* **Work request**
Keeping every word the same, give again only the lines from the one with "black ruler: 3 -> 1" through the end of the data, both included, and leave every picture out.
────────────────────
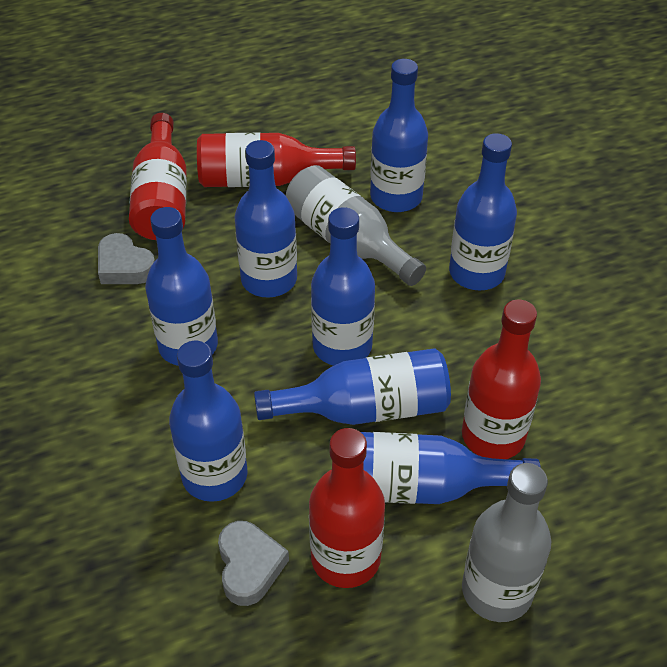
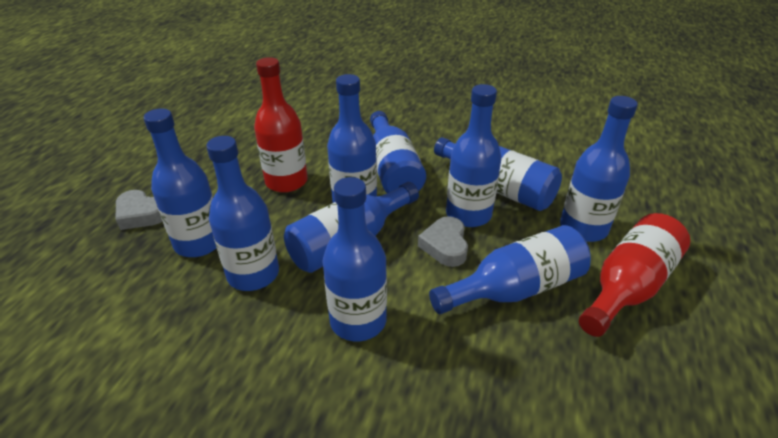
blue bottle: 8 -> 10
grey bottle: 2 -> 0
red bottle: 4 -> 2

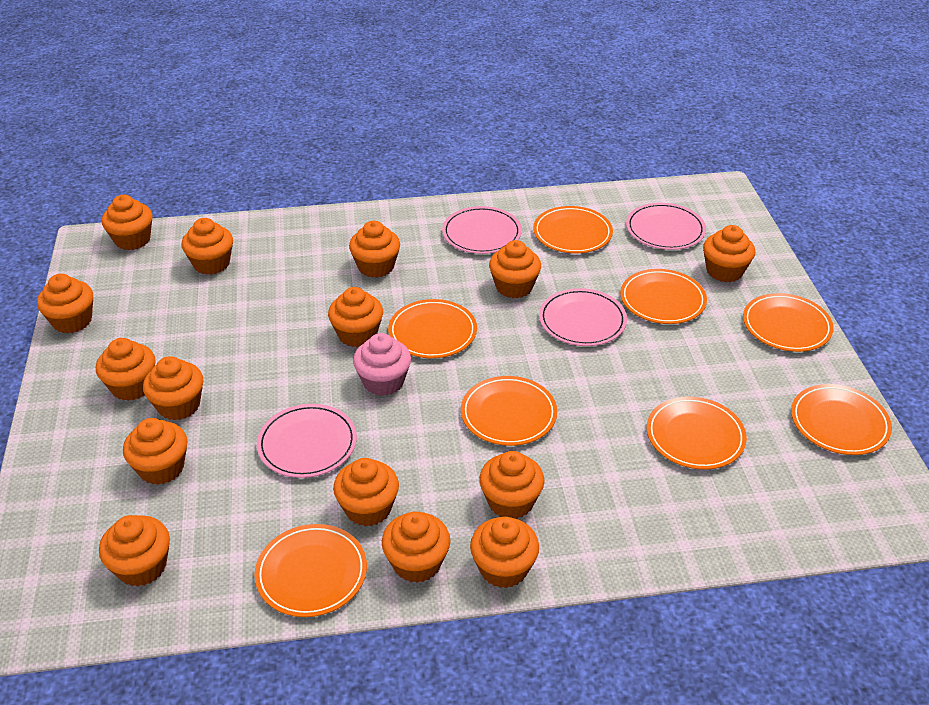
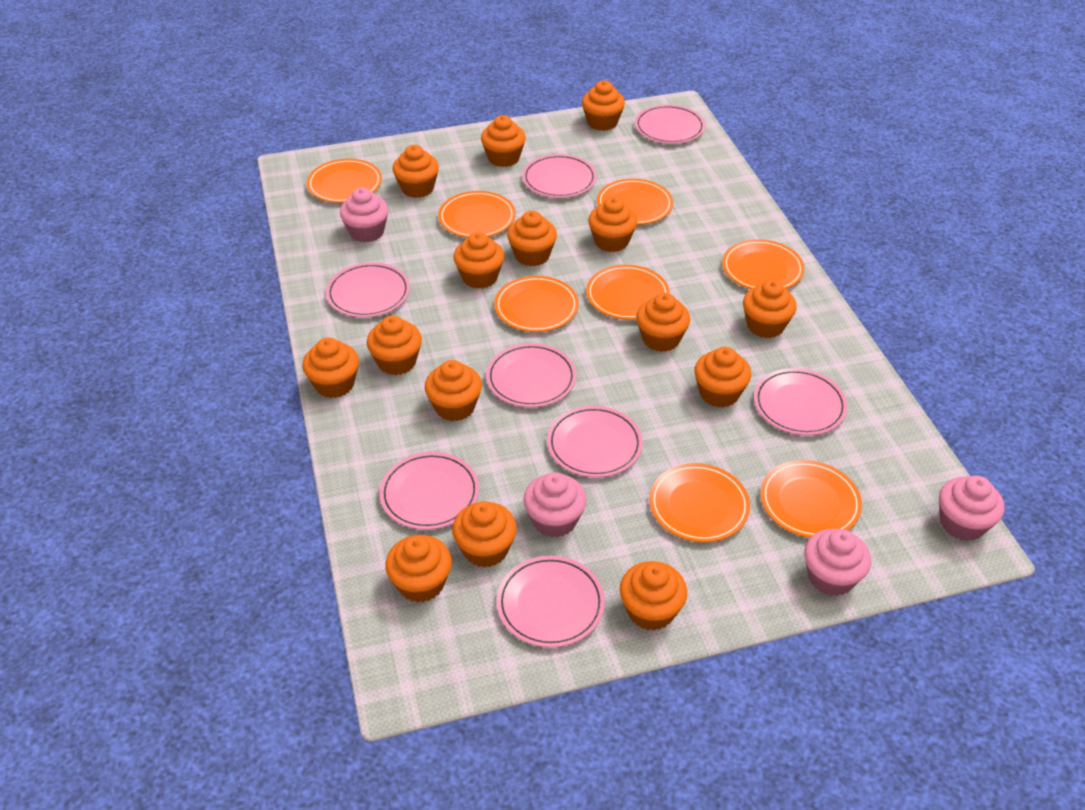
pink cupcake: 1 -> 4
pink plate: 4 -> 8

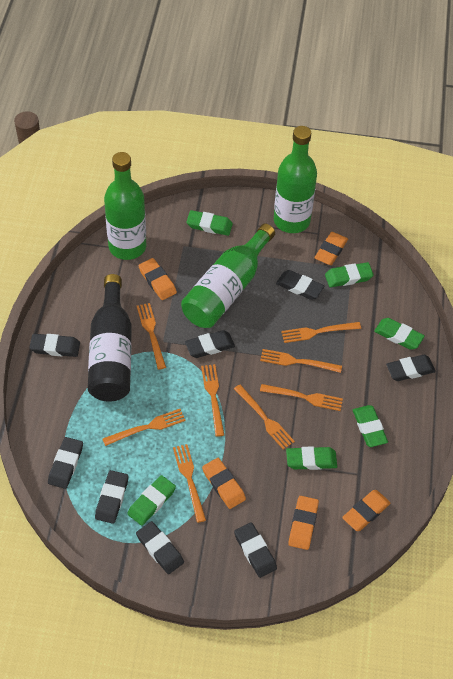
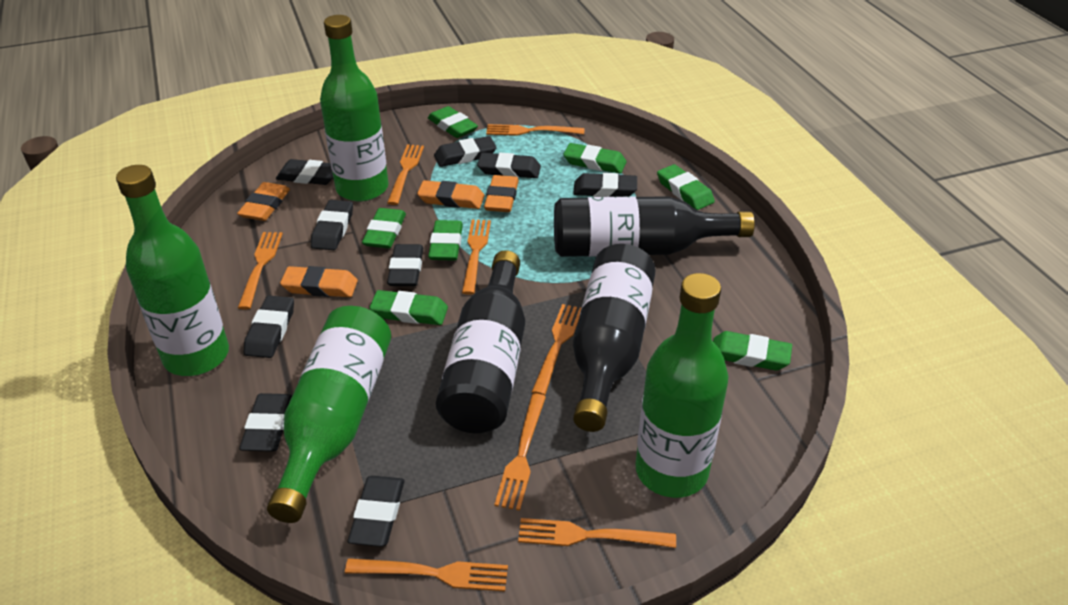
black bottle: 1 -> 3
black eraser: 8 -> 9
green bottle: 3 -> 4
green eraser: 6 -> 7
orange eraser: 5 -> 4

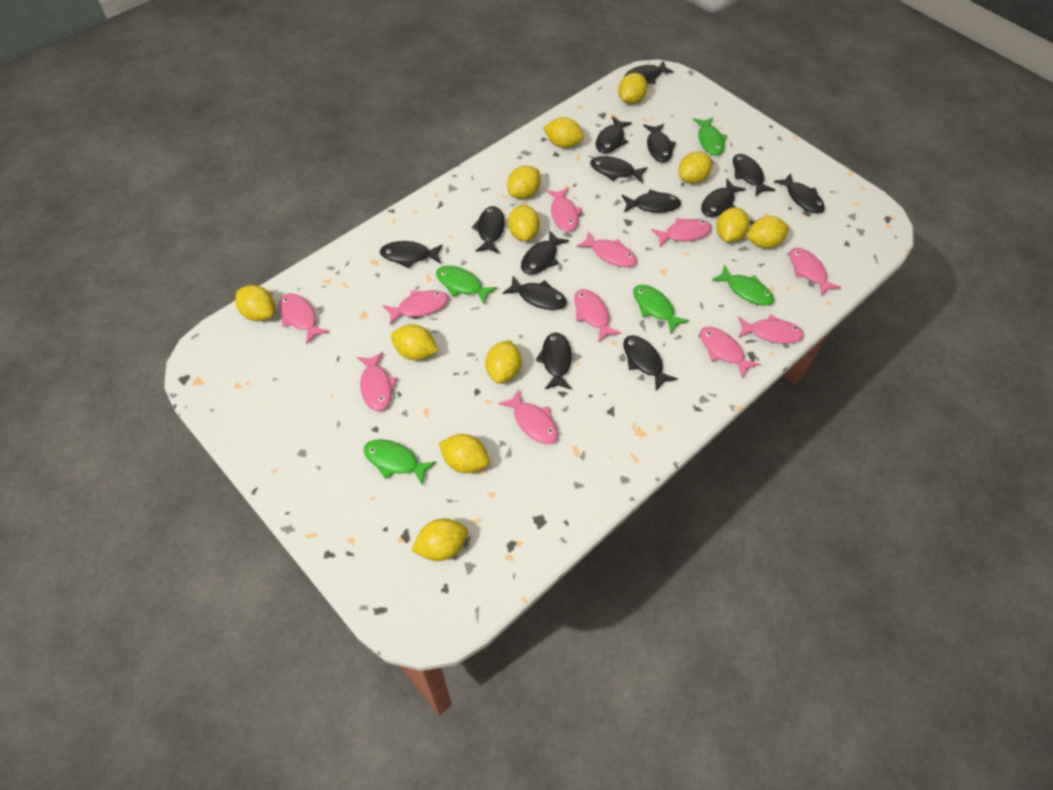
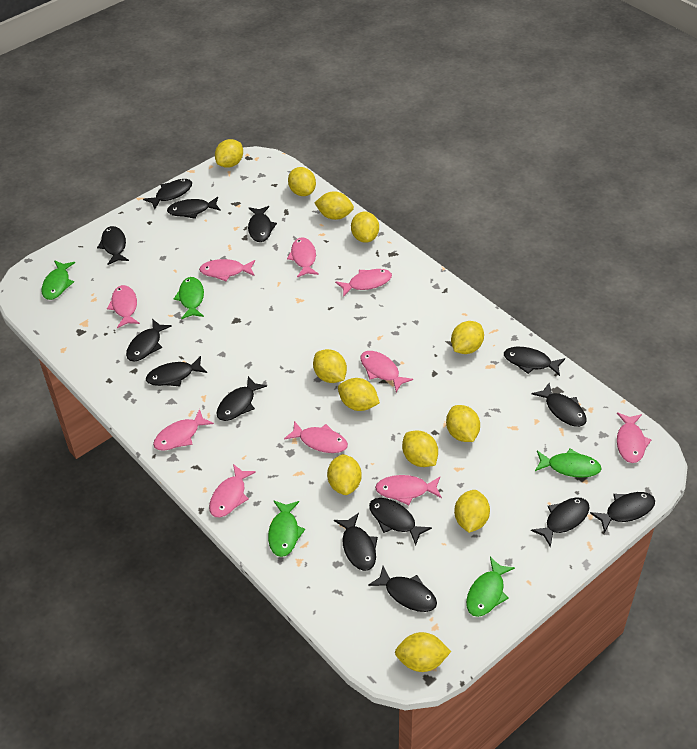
pink fish: 11 -> 10

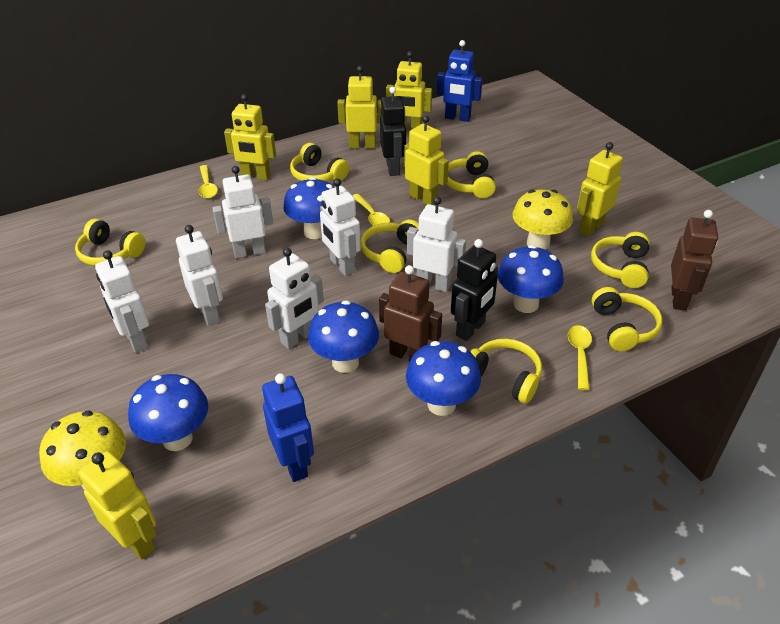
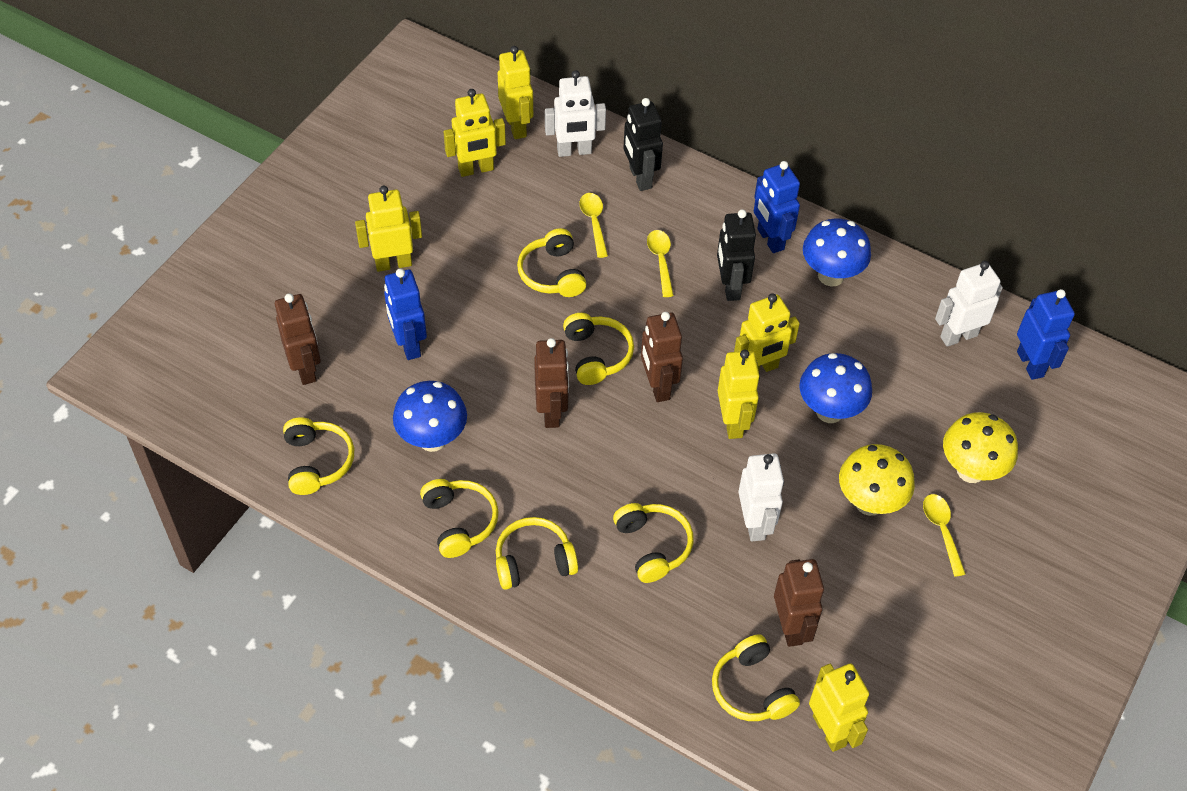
blue mushroom: 5 -> 3
blue robot: 2 -> 3
brown robot: 2 -> 4
white robot: 6 -> 3

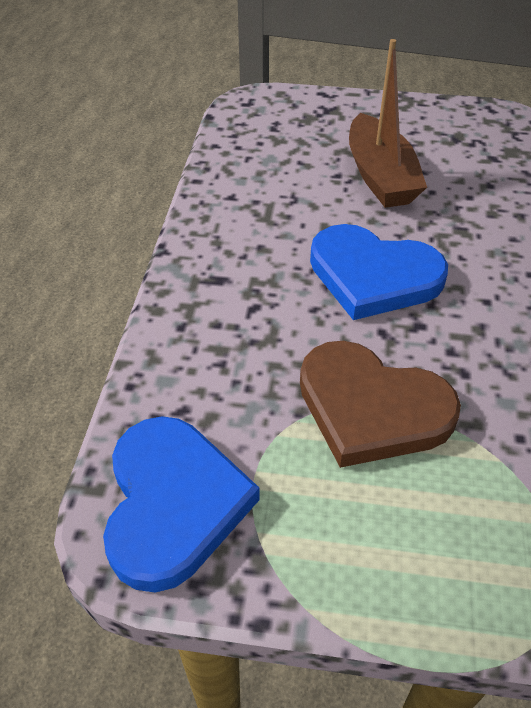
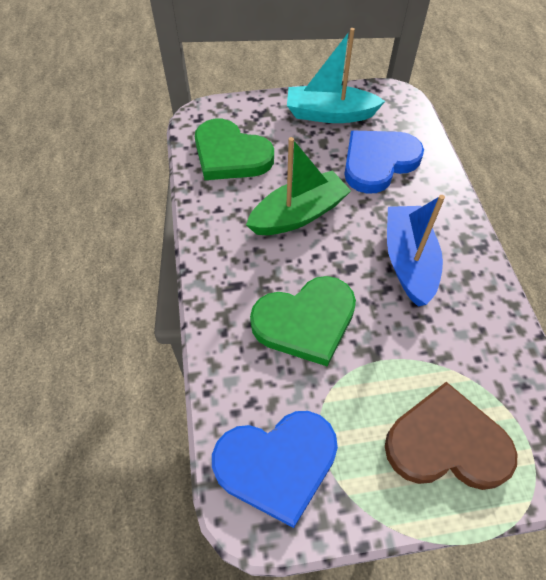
blue boat: 0 -> 1
brown boat: 1 -> 0
green boat: 0 -> 1
green heart: 0 -> 2
turquoise boat: 0 -> 1

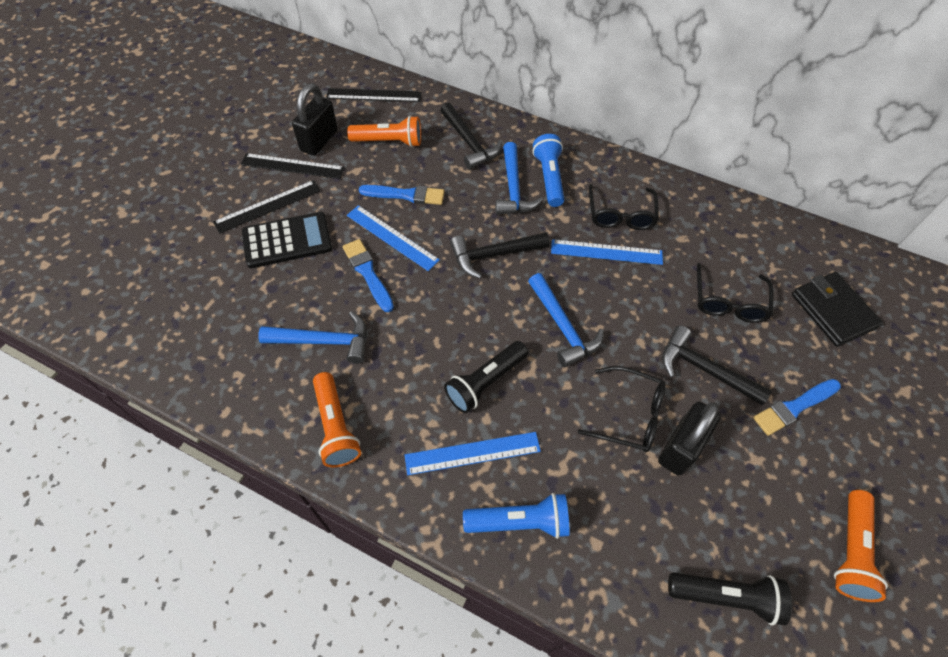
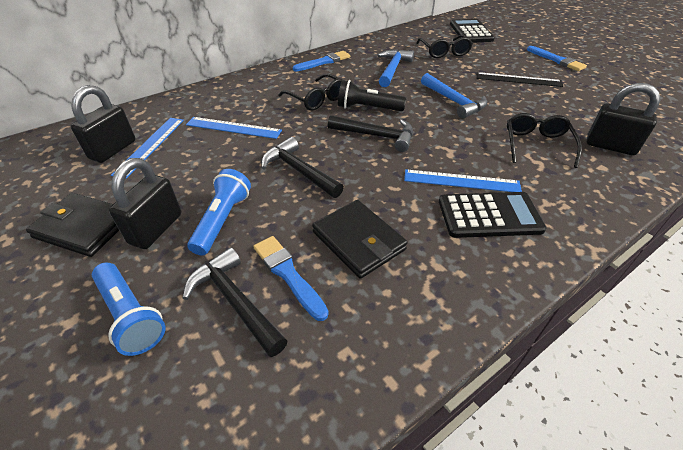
black calculator: 1 -> 2
black flashlight: 2 -> 1
black padlock: 2 -> 3
black ruler: 3 -> 1
black wallet: 1 -> 2
blue hammer: 3 -> 2
orange flashlight: 3 -> 0

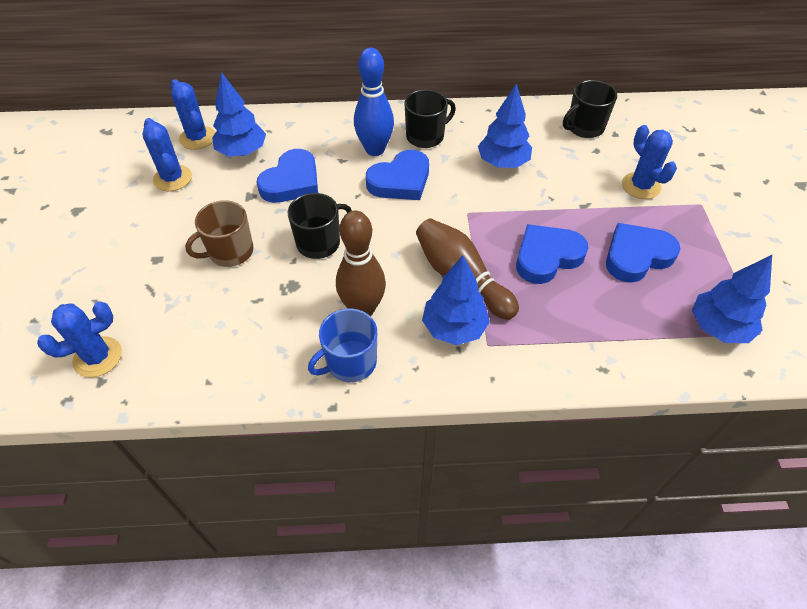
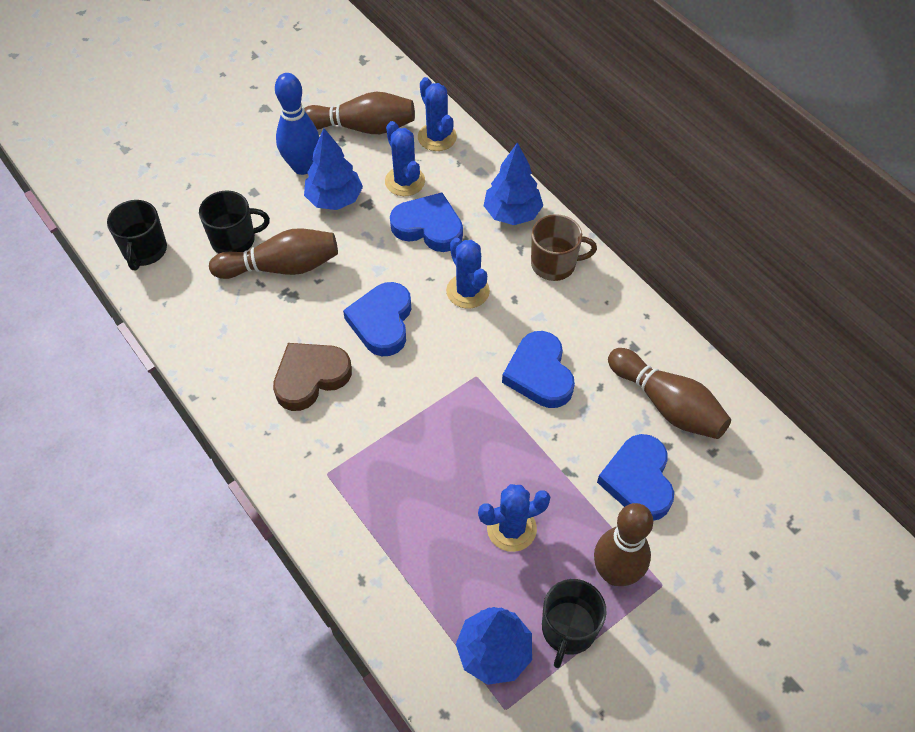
blue mug: 1 -> 0
blue tree: 4 -> 3
brown bowling pin: 2 -> 4
brown heart: 0 -> 1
────────────────────
* **Expected answer**
black ruler: 3 -> 1
black wallet: 1 -> 2
blue hammer: 3 -> 2
orange flashlight: 3 -> 0

blue mug: 1 -> 0
blue tree: 4 -> 3
brown bowling pin: 2 -> 4
brown heart: 0 -> 1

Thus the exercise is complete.